- Requirement -
From the records below, please repeat exactly the line that has "C6: 10uF (FWD, MB) -> none", the line that has "U4: buffer (in", and every line between them, and nothing else.

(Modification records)
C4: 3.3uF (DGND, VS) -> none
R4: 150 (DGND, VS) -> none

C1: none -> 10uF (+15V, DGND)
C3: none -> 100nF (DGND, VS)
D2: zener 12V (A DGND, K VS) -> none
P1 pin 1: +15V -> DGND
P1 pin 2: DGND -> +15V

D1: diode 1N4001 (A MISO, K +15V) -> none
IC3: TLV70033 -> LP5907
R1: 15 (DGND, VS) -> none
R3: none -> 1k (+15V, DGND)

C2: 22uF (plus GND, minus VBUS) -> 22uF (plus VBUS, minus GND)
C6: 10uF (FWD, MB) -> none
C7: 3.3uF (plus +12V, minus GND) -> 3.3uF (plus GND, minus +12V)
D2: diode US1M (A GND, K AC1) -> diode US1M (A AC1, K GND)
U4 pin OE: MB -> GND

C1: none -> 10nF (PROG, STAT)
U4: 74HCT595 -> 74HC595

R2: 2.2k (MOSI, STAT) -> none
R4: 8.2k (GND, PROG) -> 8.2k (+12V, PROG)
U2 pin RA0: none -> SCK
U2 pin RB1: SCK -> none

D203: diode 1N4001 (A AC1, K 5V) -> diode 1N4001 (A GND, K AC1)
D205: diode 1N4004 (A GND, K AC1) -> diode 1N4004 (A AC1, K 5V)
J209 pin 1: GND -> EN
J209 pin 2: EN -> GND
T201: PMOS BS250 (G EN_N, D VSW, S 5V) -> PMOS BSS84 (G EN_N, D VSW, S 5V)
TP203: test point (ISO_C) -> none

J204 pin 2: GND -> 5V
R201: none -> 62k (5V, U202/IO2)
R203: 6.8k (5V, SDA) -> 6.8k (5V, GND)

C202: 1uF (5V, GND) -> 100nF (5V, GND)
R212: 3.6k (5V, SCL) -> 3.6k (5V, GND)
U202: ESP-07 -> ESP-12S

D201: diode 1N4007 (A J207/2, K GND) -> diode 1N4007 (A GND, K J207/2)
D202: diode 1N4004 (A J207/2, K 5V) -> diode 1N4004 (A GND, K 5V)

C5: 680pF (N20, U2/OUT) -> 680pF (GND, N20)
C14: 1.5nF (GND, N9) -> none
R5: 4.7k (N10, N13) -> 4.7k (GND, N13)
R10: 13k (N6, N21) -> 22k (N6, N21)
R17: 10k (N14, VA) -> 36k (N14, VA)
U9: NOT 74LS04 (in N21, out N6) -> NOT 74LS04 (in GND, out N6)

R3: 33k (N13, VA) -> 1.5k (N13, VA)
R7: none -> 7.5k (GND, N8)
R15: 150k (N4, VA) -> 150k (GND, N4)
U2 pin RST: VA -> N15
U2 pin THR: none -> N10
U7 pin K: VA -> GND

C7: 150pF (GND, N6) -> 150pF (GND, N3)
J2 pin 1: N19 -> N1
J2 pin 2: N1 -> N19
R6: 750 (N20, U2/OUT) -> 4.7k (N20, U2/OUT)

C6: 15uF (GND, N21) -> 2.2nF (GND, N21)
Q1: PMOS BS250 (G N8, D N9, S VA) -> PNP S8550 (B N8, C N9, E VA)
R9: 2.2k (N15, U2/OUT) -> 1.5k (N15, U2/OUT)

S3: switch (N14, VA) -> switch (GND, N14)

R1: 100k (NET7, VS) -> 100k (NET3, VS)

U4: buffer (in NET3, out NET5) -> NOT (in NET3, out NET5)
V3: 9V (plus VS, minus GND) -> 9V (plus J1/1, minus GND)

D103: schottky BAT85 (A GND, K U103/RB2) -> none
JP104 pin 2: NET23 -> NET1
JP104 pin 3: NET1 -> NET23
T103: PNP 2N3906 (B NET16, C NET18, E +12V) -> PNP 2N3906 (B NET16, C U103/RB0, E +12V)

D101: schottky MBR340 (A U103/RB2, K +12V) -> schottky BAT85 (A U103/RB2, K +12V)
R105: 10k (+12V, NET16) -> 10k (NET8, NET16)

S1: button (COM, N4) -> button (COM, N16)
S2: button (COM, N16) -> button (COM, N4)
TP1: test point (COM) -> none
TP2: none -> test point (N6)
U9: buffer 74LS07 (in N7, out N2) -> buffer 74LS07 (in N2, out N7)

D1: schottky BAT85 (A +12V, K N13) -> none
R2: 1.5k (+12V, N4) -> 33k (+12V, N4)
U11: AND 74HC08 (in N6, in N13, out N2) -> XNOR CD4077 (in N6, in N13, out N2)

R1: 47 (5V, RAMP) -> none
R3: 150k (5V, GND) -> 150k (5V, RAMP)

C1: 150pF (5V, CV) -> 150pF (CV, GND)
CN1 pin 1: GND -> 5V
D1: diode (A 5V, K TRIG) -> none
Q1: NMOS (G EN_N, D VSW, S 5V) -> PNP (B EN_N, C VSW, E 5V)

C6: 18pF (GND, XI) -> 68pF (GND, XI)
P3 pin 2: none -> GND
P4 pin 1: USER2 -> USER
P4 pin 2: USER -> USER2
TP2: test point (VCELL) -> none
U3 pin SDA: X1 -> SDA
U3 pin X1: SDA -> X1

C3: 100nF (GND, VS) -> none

- Answer to the exercise -
C6: 10uF (FWD, MB) -> none
C7: 3.3uF (plus +12V, minus GND) -> 3.3uF (plus GND, minus +12V)
D2: diode US1M (A GND, K AC1) -> diode US1M (A AC1, K GND)
U4 pin OE: MB -> GND

C1: none -> 10nF (PROG, STAT)
U4: 74HCT595 -> 74HC595

R2: 2.2k (MOSI, STAT) -> none
R4: 8.2k (GND, PROG) -> 8.2k (+12V, PROG)
U2 pin RA0: none -> SCK
U2 pin RB1: SCK -> none

D203: diode 1N4001 (A AC1, K 5V) -> diode 1N4001 (A GND, K AC1)
D205: diode 1N4004 (A GND, K AC1) -> diode 1N4004 (A AC1, K 5V)
J209 pin 1: GND -> EN
J209 pin 2: EN -> GND
T201: PMOS BS250 (G EN_N, D VSW, S 5V) -> PMOS BSS84 (G EN_N, D VSW, S 5V)
TP203: test point (ISO_C) -> none

J204 pin 2: GND -> 5V
R201: none -> 62k (5V, U202/IO2)
R203: 6.8k (5V, SDA) -> 6.8k (5V, GND)

C202: 1uF (5V, GND) -> 100nF (5V, GND)
R212: 3.6k (5V, SCL) -> 3.6k (5V, GND)
U202: ESP-07 -> ESP-12S

D201: diode 1N4007 (A J207/2, K GND) -> diode 1N4007 (A GND, K J207/2)
D202: diode 1N4004 (A J207/2, K 5V) -> diode 1N4004 (A GND, K 5V)

C5: 680pF (N20, U2/OUT) -> 680pF (GND, N20)
C14: 1.5nF (GND, N9) -> none
R5: 4.7k (N10, N13) -> 4.7k (GND, N13)
R10: 13k (N6, N21) -> 22k (N6, N21)
R17: 10k (N14, VA) -> 36k (N14, VA)
U9: NOT 74LS04 (in N21, out N6) -> NOT 74LS04 (in GND, out N6)

R3: 33k (N13, VA) -> 1.5k (N13, VA)
R7: none -> 7.5k (GND, N8)
R15: 150k (N4, VA) -> 150k (GND, N4)
U2 pin RST: VA -> N15
U2 pin THR: none -> N10
U7 pin K: VA -> GND

C7: 150pF (GND, N6) -> 150pF (GND, N3)
J2 pin 1: N19 -> N1
J2 pin 2: N1 -> N19
R6: 750 (N20, U2/OUT) -> 4.7k (N20, U2/OUT)

C6: 15uF (GND, N21) -> 2.2nF (GND, N21)
Q1: PMOS BS250 (G N8, D N9, S VA) -> PNP S8550 (B N8, C N9, E VA)
R9: 2.2k (N15, U2/OUT) -> 1.5k (N15, U2/OUT)

S3: switch (N14, VA) -> switch (GND, N14)

R1: 100k (NET7, VS) -> 100k (NET3, VS)

U4: buffer (in NET3, out NET5) -> NOT (in NET3, out NET5)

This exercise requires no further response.